**To do**. Copy every entry exactly, but skip the pictures.

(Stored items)
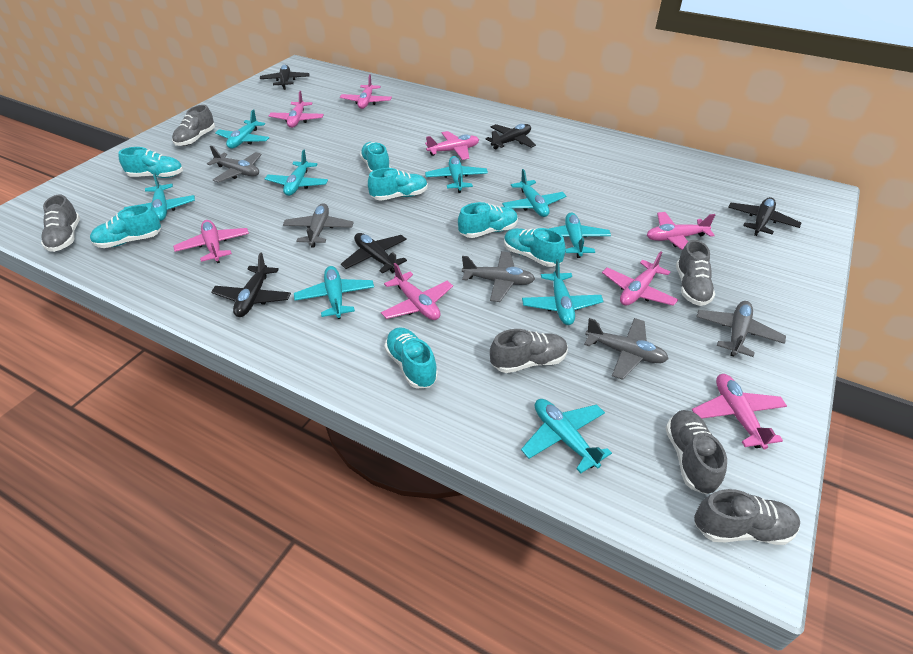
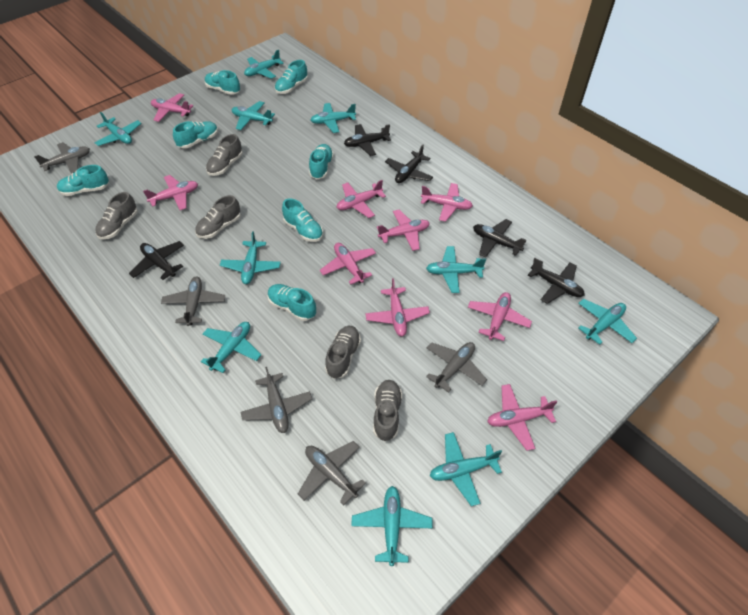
grey shoe: 6 -> 5
pink plane: 8 -> 9
turquoise plane: 9 -> 10

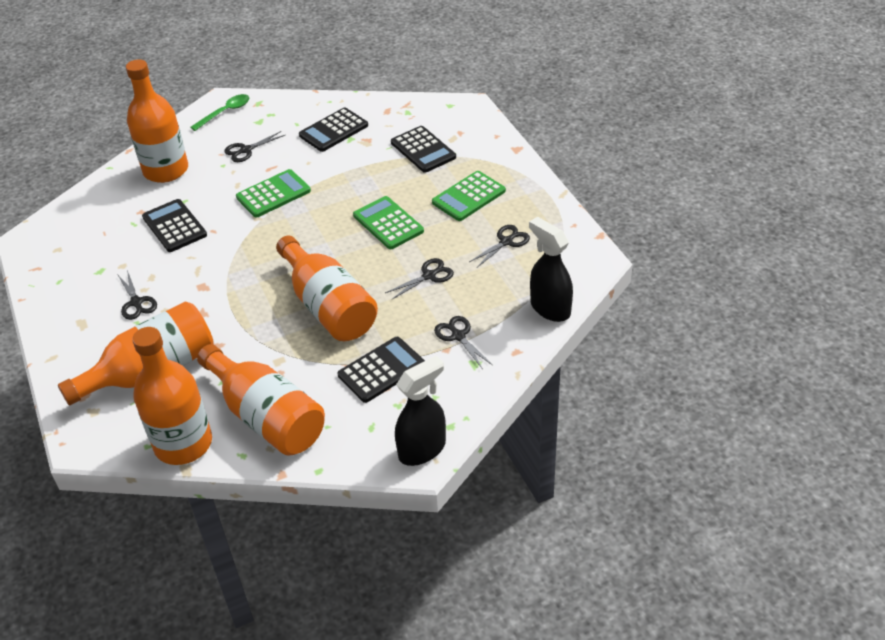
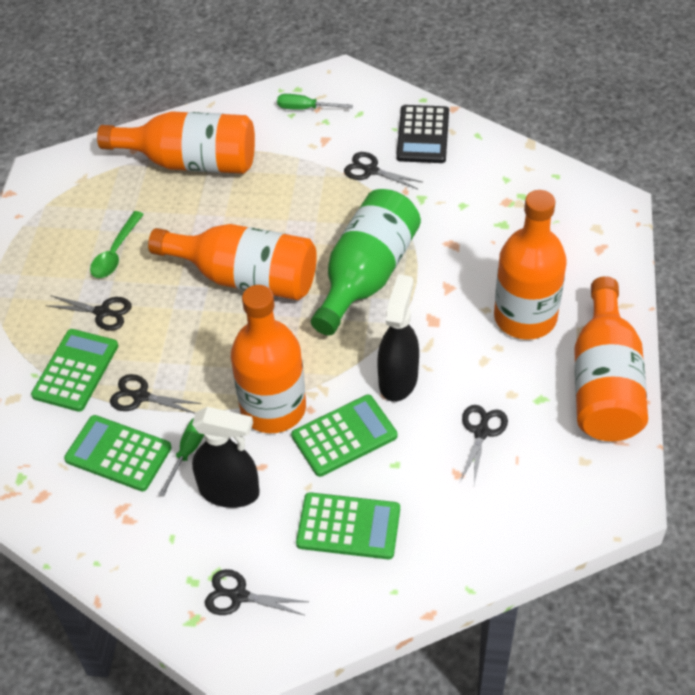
black calculator: 4 -> 1
green bottle: 0 -> 1
green calculator: 3 -> 4
green screwdriver: 0 -> 2

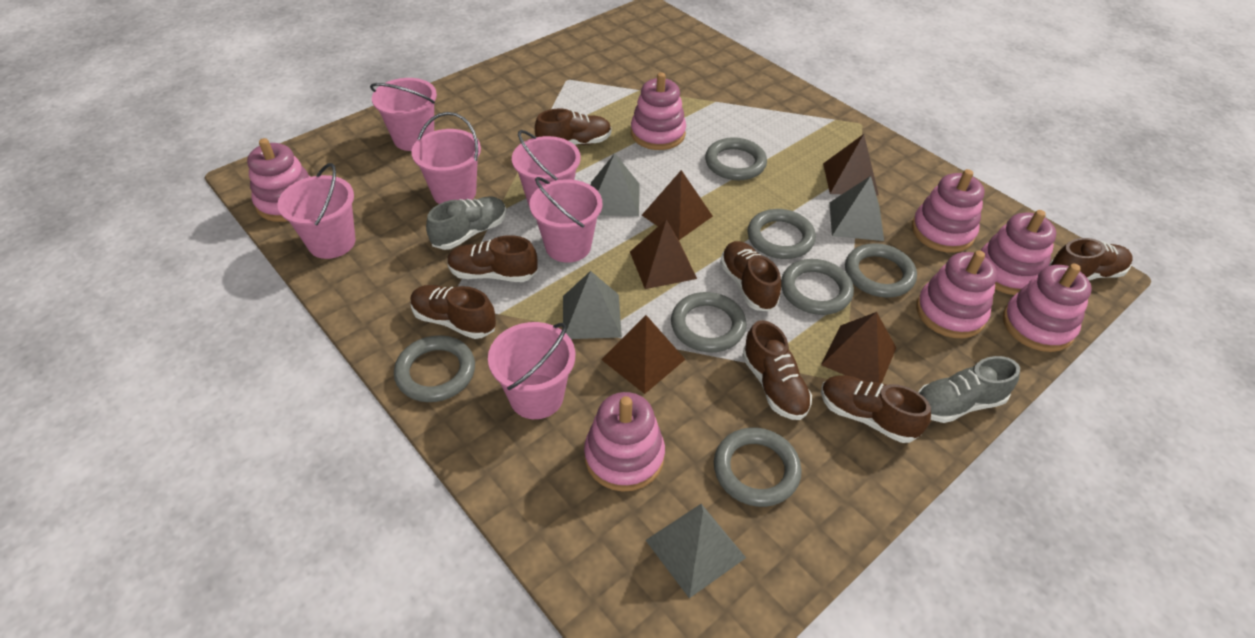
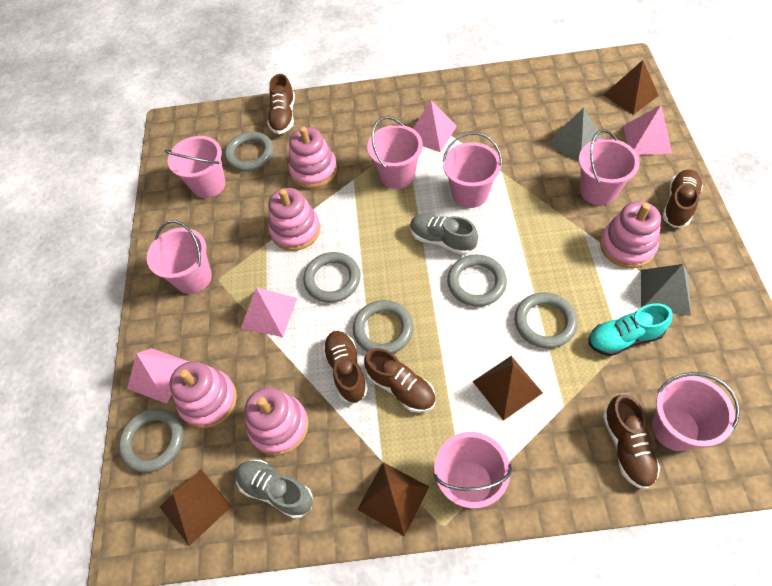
brown pyramid: 5 -> 4
brown shoe: 7 -> 5
grey pyramid: 4 -> 2
grey ring: 7 -> 6
pink bucket: 6 -> 7
pink pyramid: 0 -> 4
pink stacking toy: 7 -> 5
turquoise shoe: 0 -> 1

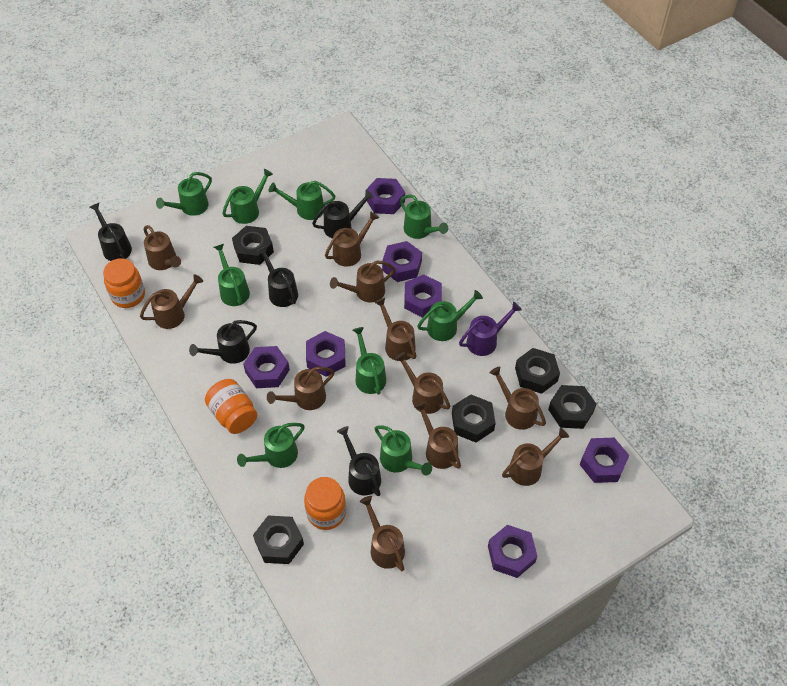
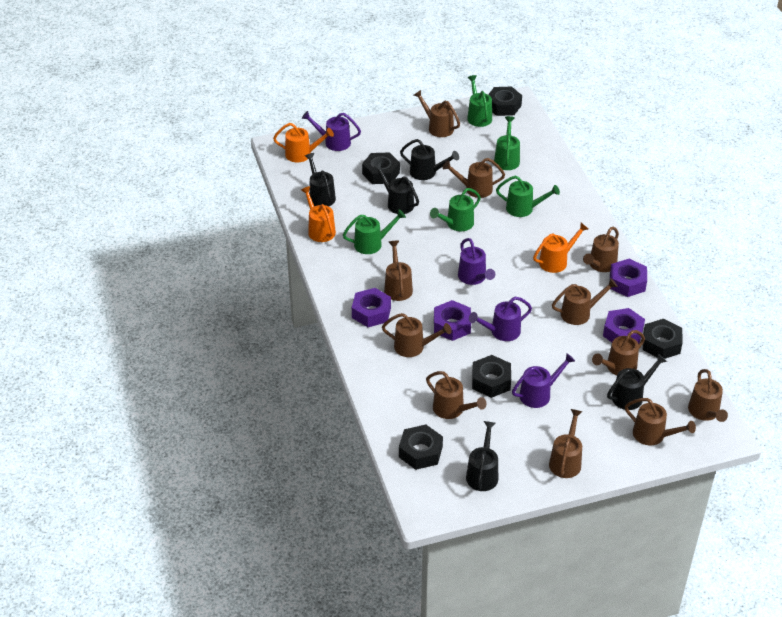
green watering can: 9 -> 5
orange jar: 3 -> 0
orange watering can: 0 -> 3
purple nut: 7 -> 4
purple watering can: 1 -> 4

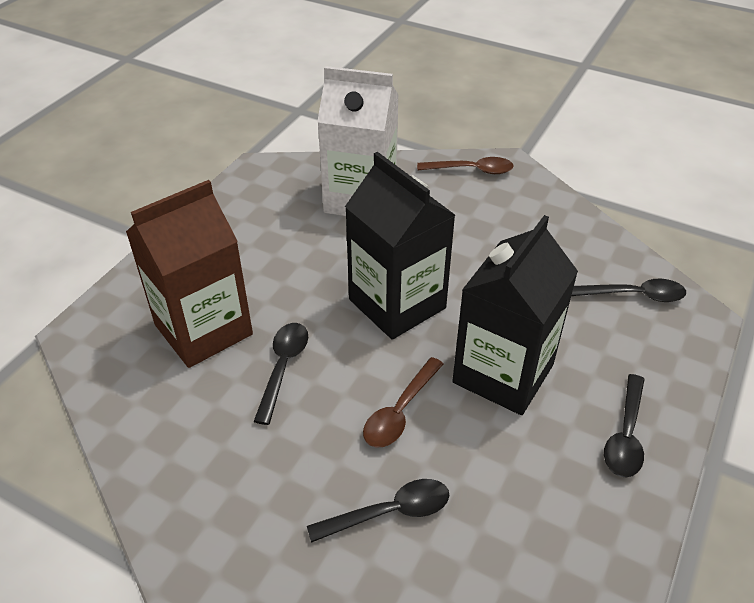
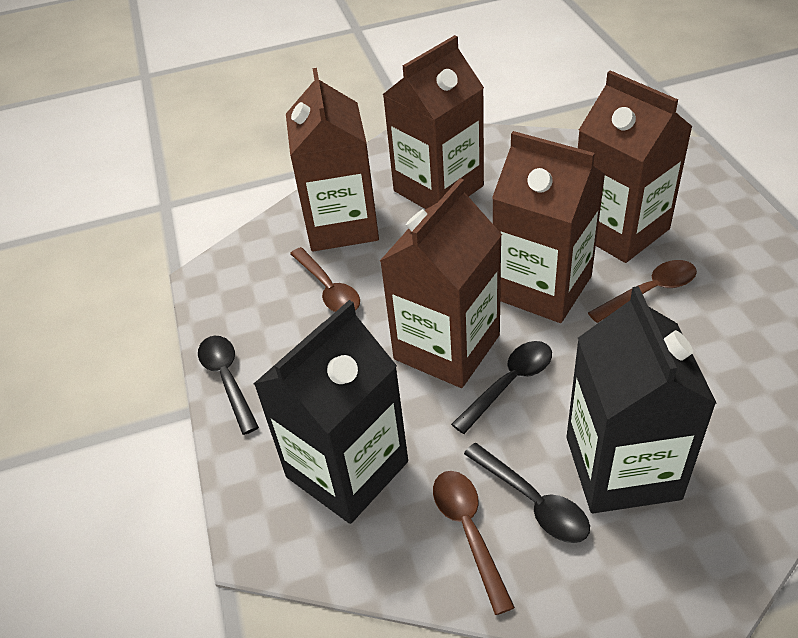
black spoon: 4 -> 3
brown carton: 1 -> 5
brown spoon: 2 -> 3
white carton: 1 -> 0

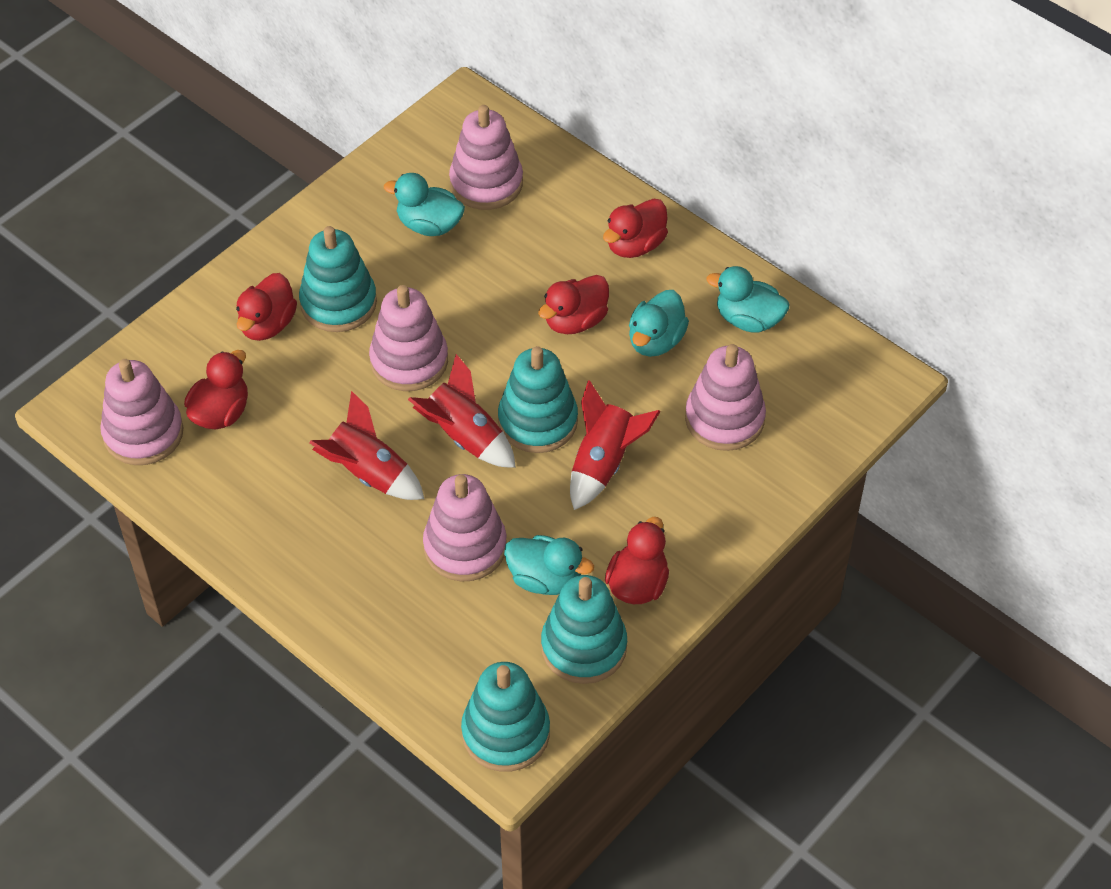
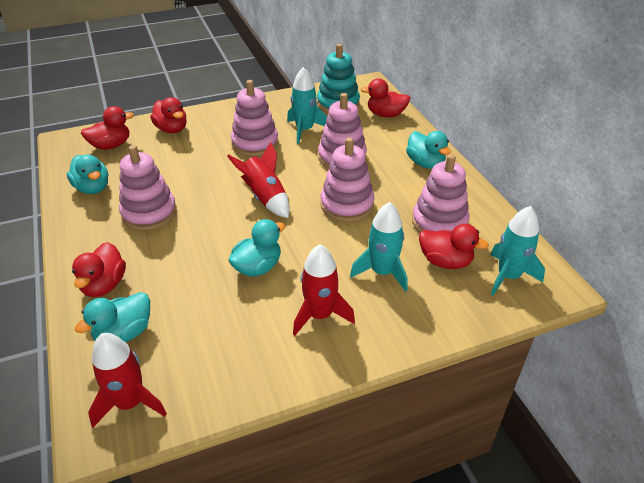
turquoise rocket: 0 -> 3
turquoise stacking toy: 4 -> 1

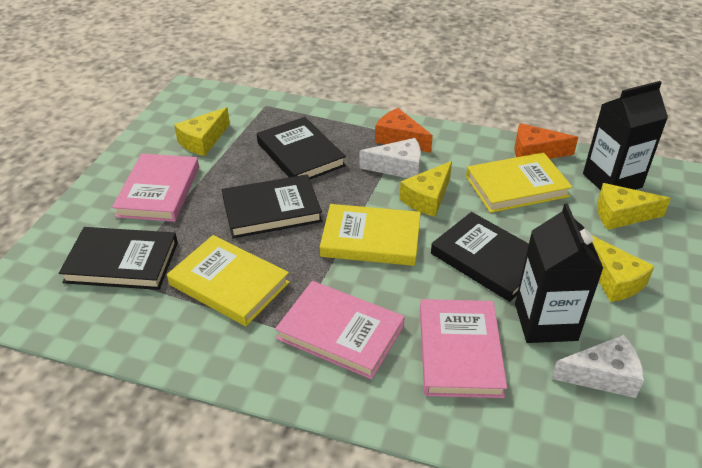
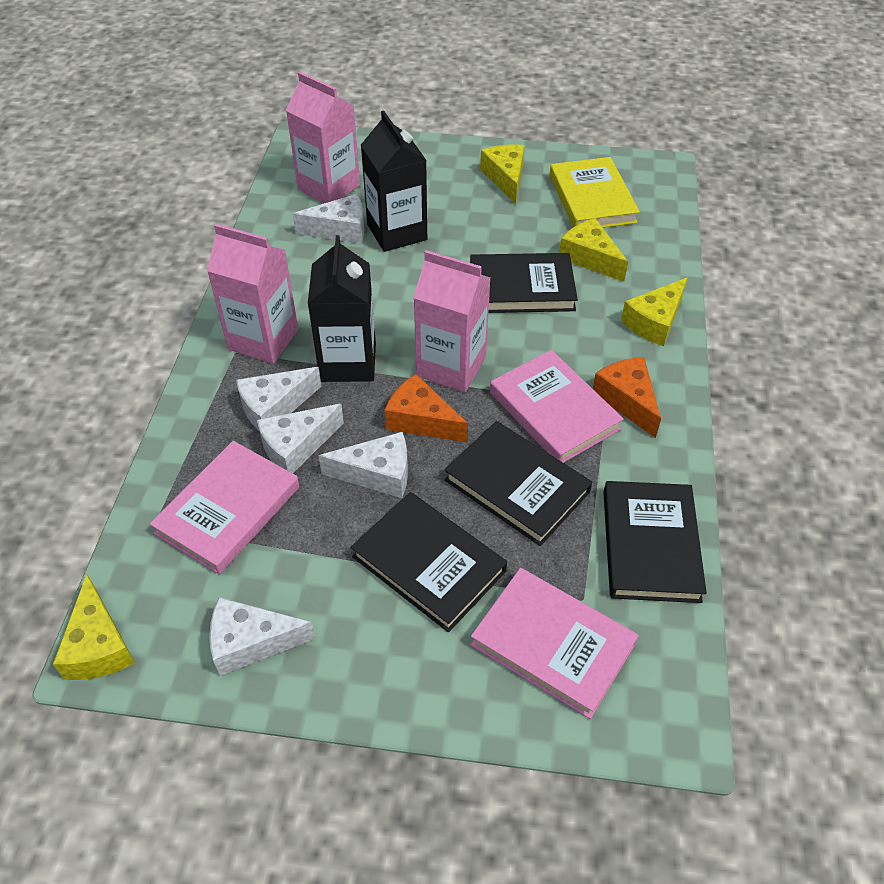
pink carton: 0 -> 3
white cheese: 2 -> 5
yellow book: 3 -> 1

**Response to the task**.
grey shoe: 6 -> 5
pink plane: 8 -> 9
turquoise plane: 9 -> 10

black calculator: 4 -> 1
green bottle: 0 -> 1
green calculator: 3 -> 4
green screwdriver: 0 -> 2

brown pyramid: 5 -> 4
brown shoe: 7 -> 5
grey pyramid: 4 -> 2
grey ring: 7 -> 6
pink bucket: 6 -> 7
pink pyramid: 0 -> 4
pink stacking toy: 7 -> 5
turquoise shoe: 0 -> 1

green watering can: 9 -> 5
orange jar: 3 -> 0
orange watering can: 0 -> 3
purple nut: 7 -> 4
purple watering can: 1 -> 4

black spoon: 4 -> 3
brown carton: 1 -> 5
brown spoon: 2 -> 3
white carton: 1 -> 0

turquoise rocket: 0 -> 3
turquoise stacking toy: 4 -> 1

pink carton: 0 -> 3
white cheese: 2 -> 5
yellow book: 3 -> 1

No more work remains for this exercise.